▸ **Supplied information**
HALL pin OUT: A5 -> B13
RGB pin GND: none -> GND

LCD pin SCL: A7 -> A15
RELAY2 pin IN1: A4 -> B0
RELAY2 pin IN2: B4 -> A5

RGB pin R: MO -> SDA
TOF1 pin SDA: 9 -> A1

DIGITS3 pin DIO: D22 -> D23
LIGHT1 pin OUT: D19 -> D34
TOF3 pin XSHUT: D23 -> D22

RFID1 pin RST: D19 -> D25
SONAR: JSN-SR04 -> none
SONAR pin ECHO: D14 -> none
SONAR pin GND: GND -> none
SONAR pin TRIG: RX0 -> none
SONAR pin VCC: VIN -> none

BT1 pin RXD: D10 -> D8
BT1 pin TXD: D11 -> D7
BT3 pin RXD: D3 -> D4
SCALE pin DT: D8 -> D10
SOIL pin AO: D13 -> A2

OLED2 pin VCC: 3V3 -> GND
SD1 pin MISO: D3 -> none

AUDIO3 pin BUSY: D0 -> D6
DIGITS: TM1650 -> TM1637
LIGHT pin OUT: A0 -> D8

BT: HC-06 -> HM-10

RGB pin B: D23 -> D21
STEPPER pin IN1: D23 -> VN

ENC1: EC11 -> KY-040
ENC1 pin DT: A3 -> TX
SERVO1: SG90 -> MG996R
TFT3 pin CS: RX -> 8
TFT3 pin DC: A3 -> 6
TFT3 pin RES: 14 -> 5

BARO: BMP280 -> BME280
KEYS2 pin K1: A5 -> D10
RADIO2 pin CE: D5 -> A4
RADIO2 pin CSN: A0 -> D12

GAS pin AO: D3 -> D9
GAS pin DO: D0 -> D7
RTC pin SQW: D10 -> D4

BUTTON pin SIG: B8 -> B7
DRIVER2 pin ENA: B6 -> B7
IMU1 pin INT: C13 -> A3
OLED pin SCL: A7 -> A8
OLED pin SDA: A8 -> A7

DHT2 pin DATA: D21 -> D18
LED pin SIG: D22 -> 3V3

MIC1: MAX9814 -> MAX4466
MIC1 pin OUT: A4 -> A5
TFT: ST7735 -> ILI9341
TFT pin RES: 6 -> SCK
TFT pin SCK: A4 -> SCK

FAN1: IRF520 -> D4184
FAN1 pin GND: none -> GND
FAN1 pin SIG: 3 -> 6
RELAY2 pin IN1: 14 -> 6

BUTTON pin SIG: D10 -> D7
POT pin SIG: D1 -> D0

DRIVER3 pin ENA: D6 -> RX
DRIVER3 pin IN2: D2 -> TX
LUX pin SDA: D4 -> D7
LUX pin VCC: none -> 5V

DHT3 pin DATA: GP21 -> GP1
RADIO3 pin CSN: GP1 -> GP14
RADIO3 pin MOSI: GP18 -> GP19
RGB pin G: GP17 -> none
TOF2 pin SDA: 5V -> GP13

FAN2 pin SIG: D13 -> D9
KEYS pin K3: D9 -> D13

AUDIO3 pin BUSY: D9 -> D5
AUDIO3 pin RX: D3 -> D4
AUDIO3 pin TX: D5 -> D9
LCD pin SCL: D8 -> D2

▸ **Work to be completed**
Starting with the first line of the records, repeat every line up to and including the one containing "TOF3 pin XSHUT: D23 -> D22", and nothing else.

▸ **Written solution**
HALL pin OUT: A5 -> B13
RGB pin GND: none -> GND

LCD pin SCL: A7 -> A15
RELAY2 pin IN1: A4 -> B0
RELAY2 pin IN2: B4 -> A5

RGB pin R: MO -> SDA
TOF1 pin SDA: 9 -> A1

DIGITS3 pin DIO: D22 -> D23
LIGHT1 pin OUT: D19 -> D34
TOF3 pin XSHUT: D23 -> D22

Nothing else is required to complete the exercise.